▶ [GIVEN DATA]:

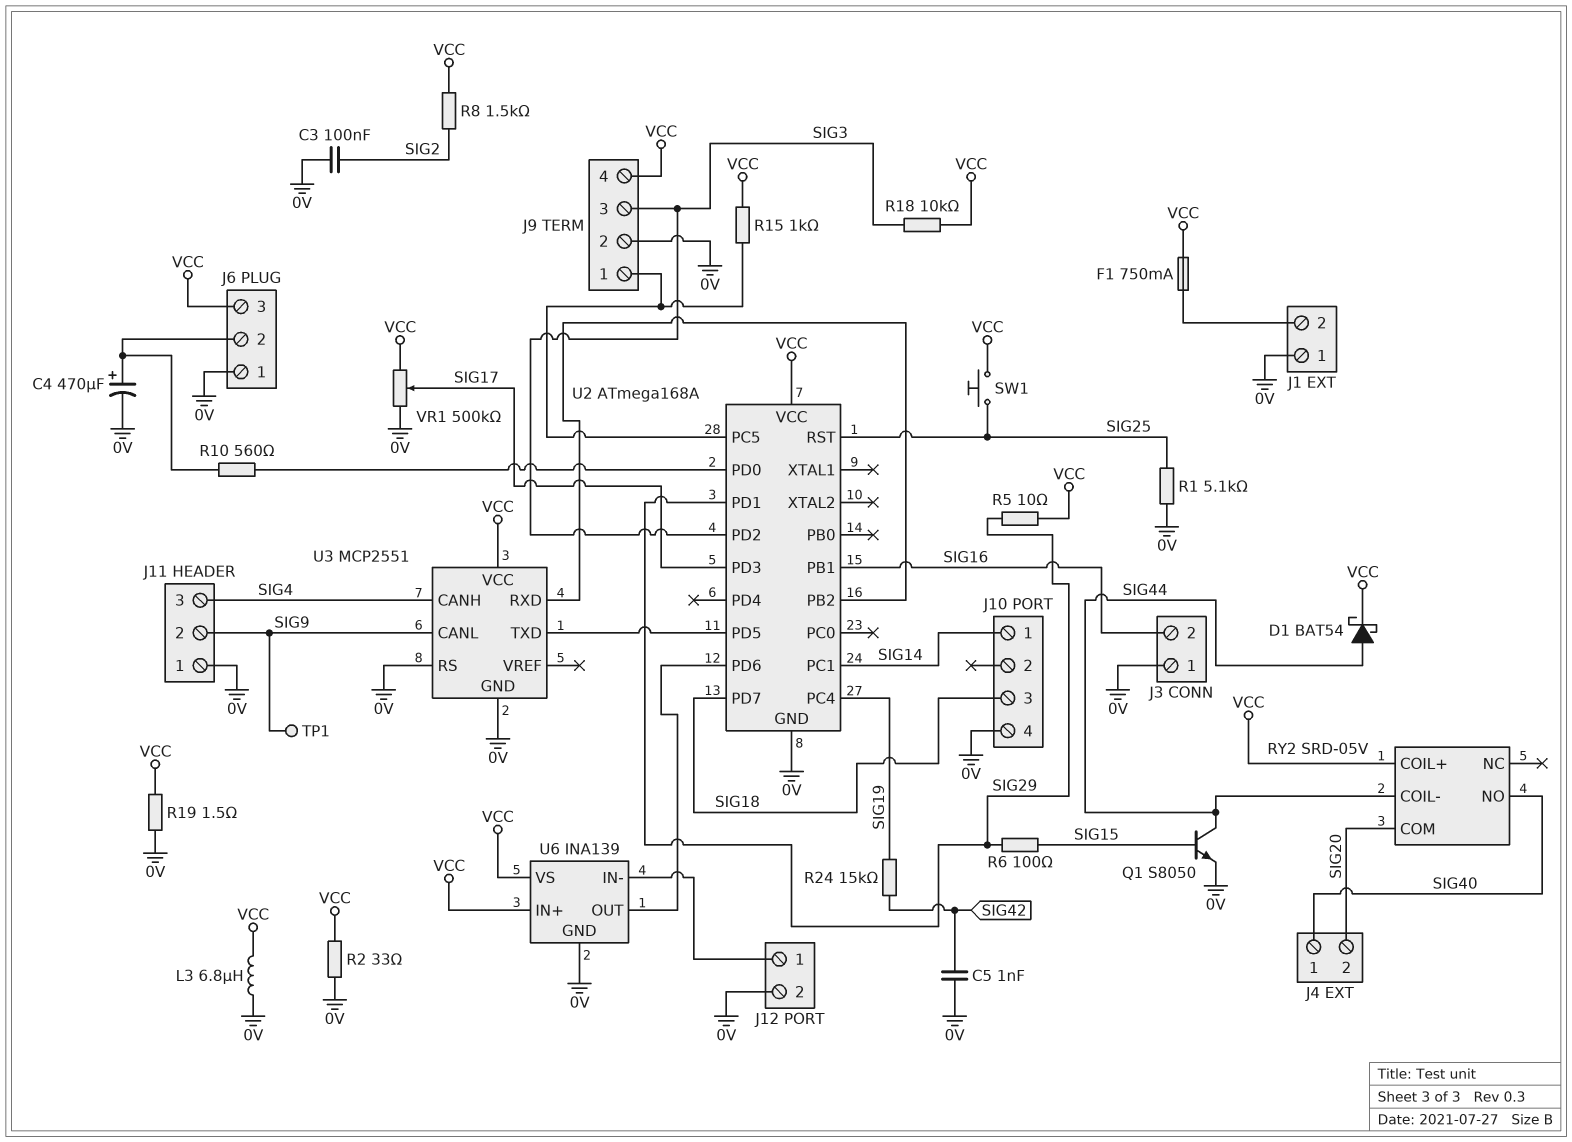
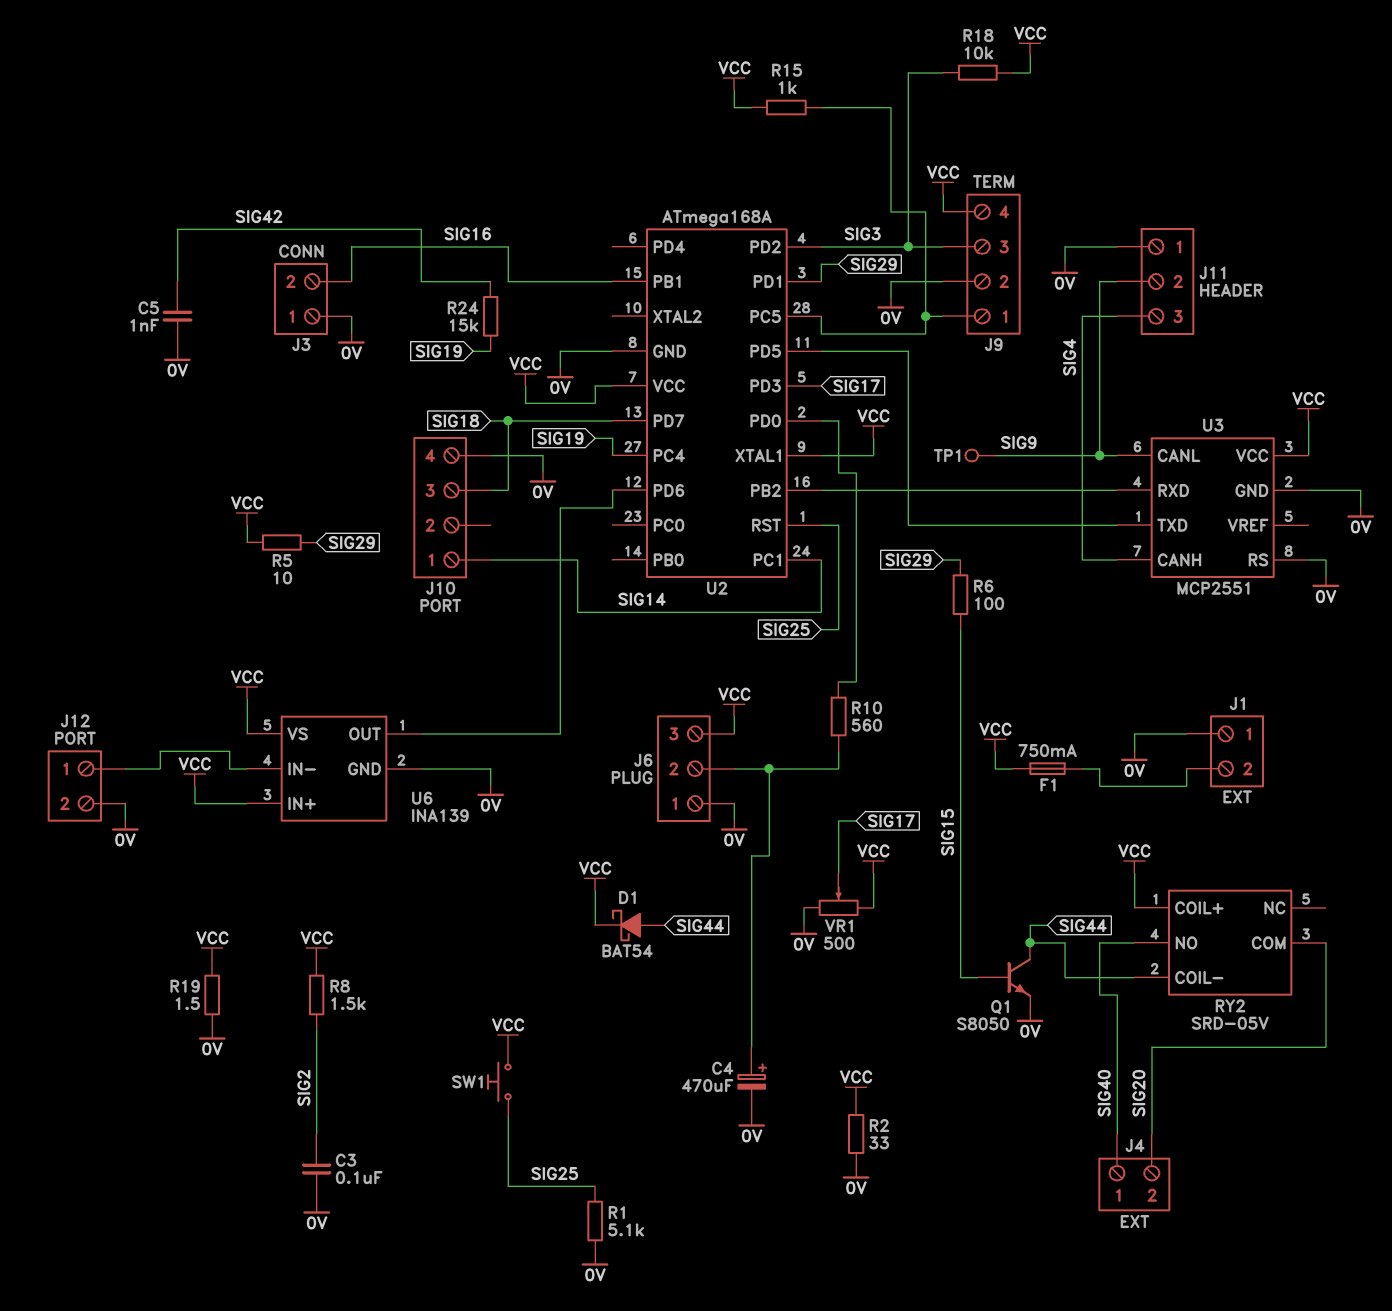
L3: 6.8uH (0V, VCC) -> none
U2 pin XTAL1: none -> VCC
VR1: 500k (0V, VCC, wiper SIG17) -> 500 (0V, VCC, wiper SIG17)

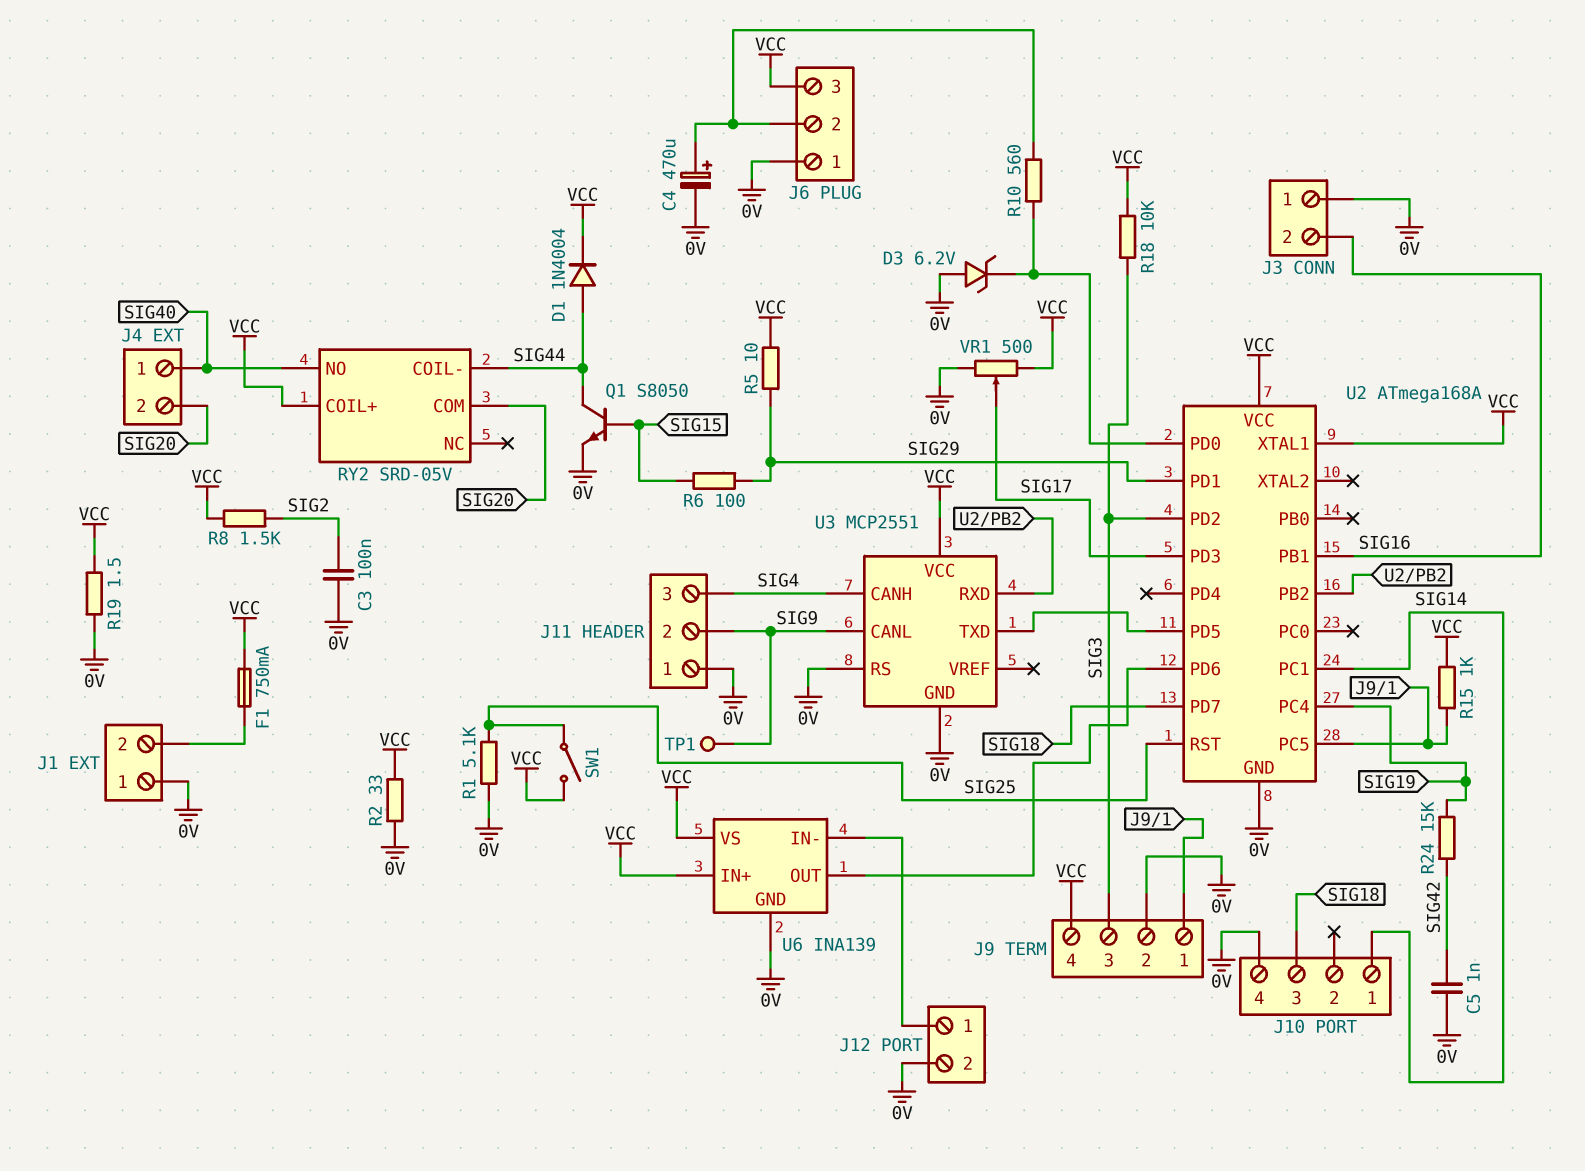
D1: schottky BAT54 (A SIG44, K VCC) -> diode 1N4004 (A SIG44, K VCC)
D3: none -> zener 6.2V (A 0V, K U2/PD0)
SW1: button (SIG25, VCC) -> switch (SIG25, VCC)

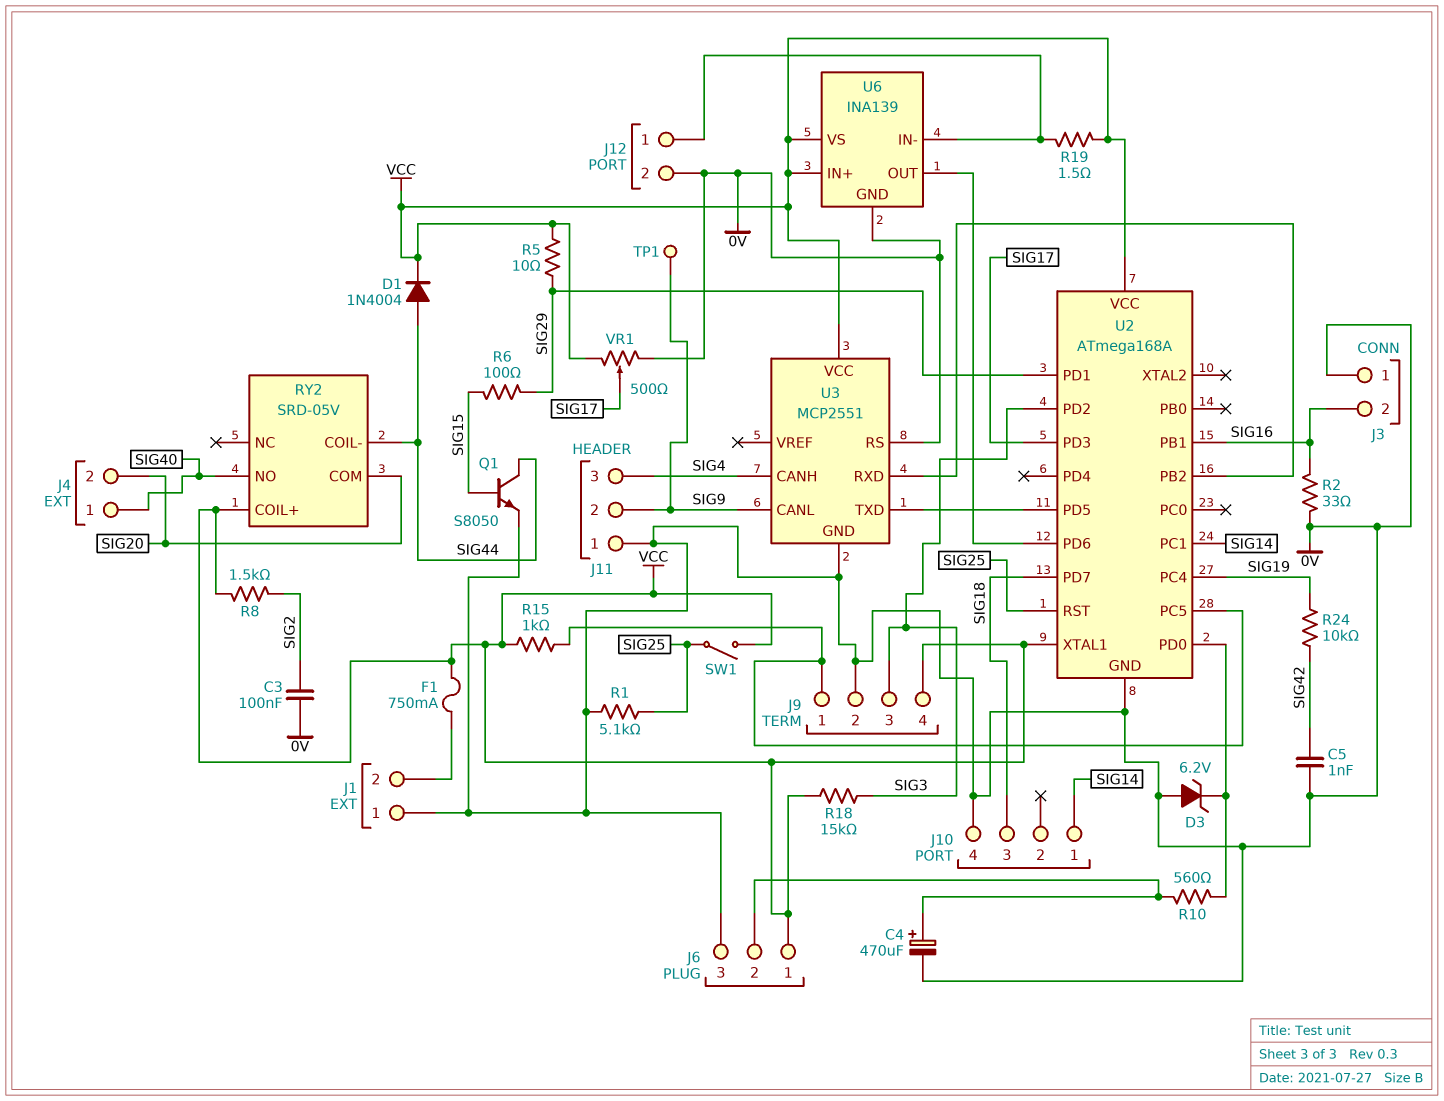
J6 pin 1: 0V -> VCC
J6 pin 3: VCC -> 0V
R2: 33 (0V, VCC) -> 33 (0V, SIG16)
R18: 10k (SIG3, VCC) -> 15k (SIG3, VCC)
R19: 1.5 (0V, VCC) -> 1.5 (J12/1, VCC)
R24: 15k (SIG19, SIG42) -> 10k (SIG19, SIG42)

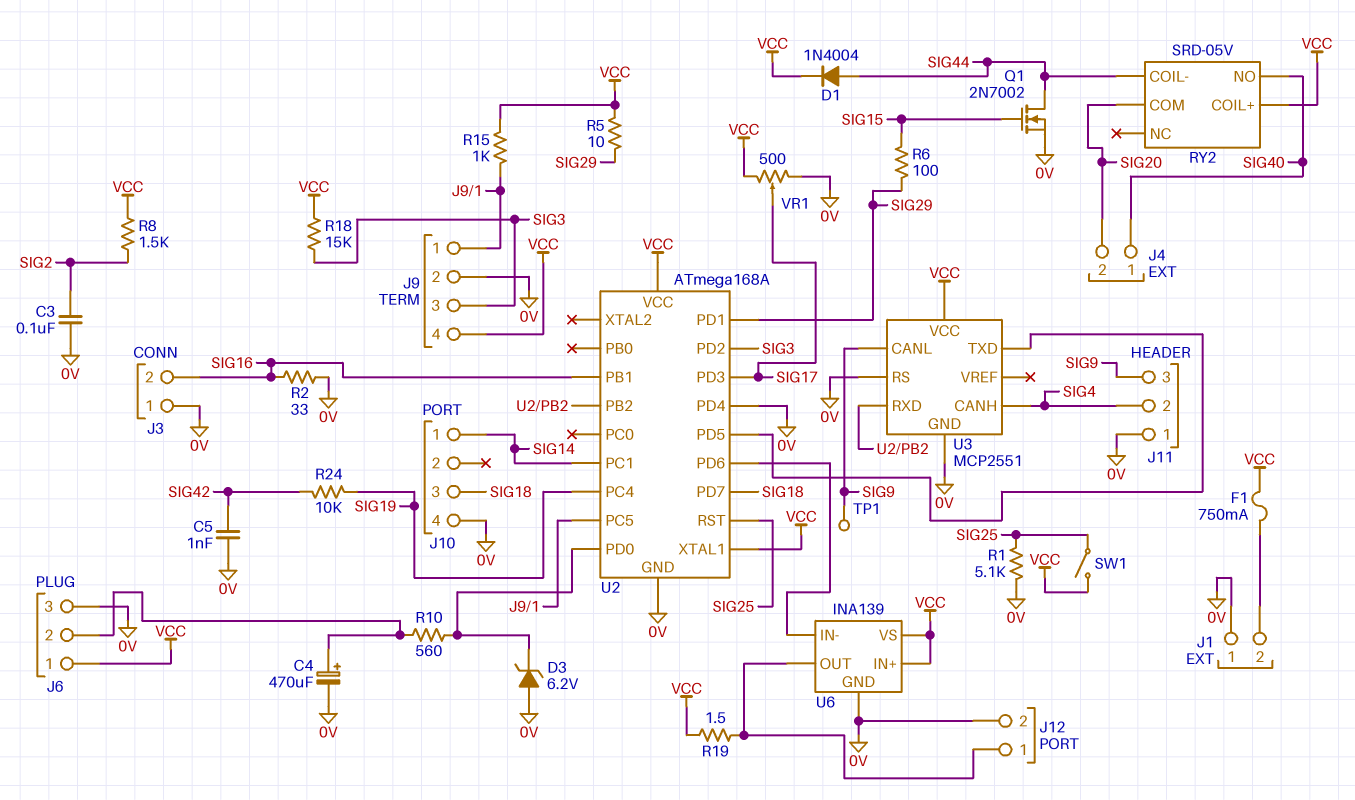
J11 pin 2: SIG9 -> SIG4
J11 pin 3: SIG4 -> SIG9
Q1: NPN S8050 (B SIG15, C SIG44, E 0V) -> NMOS 2N7002 (G SIG15, D SIG44, S 0V)
U2 pin PD4: none -> 0V
U6 pin IN-: J12/1 -> U2/PD6
U6 pin OUT: U2/PD6 -> J12/1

▶ [EXERCISE INSTRUCTIONS]:
Repeat the listing in full and to the letter, excluding every image.

▶ [RESPONSE TO THIS TASK]:
L3: 6.8uH (0V, VCC) -> none
U2 pin XTAL1: none -> VCC
VR1: 500k (0V, VCC, wiper SIG17) -> 500 (0V, VCC, wiper SIG17)

D1: schottky BAT54 (A SIG44, K VCC) -> diode 1N4004 (A SIG44, K VCC)
D3: none -> zener 6.2V (A 0V, K U2/PD0)
SW1: button (SIG25, VCC) -> switch (SIG25, VCC)

J6 pin 1: 0V -> VCC
J6 pin 3: VCC -> 0V
R2: 33 (0V, VCC) -> 33 (0V, SIG16)
R18: 10k (SIG3, VCC) -> 15k (SIG3, VCC)
R19: 1.5 (0V, VCC) -> 1.5 (J12/1, VCC)
R24: 15k (SIG19, SIG42) -> 10k (SIG19, SIG42)

J11 pin 2: SIG9 -> SIG4
J11 pin 3: SIG4 -> SIG9
Q1: NPN S8050 (B SIG15, C SIG44, E 0V) -> NMOS 2N7002 (G SIG15, D SIG44, S 0V)
U2 pin PD4: none -> 0V
U6 pin IN-: J12/1 -> U2/PD6
U6 pin OUT: U2/PD6 -> J12/1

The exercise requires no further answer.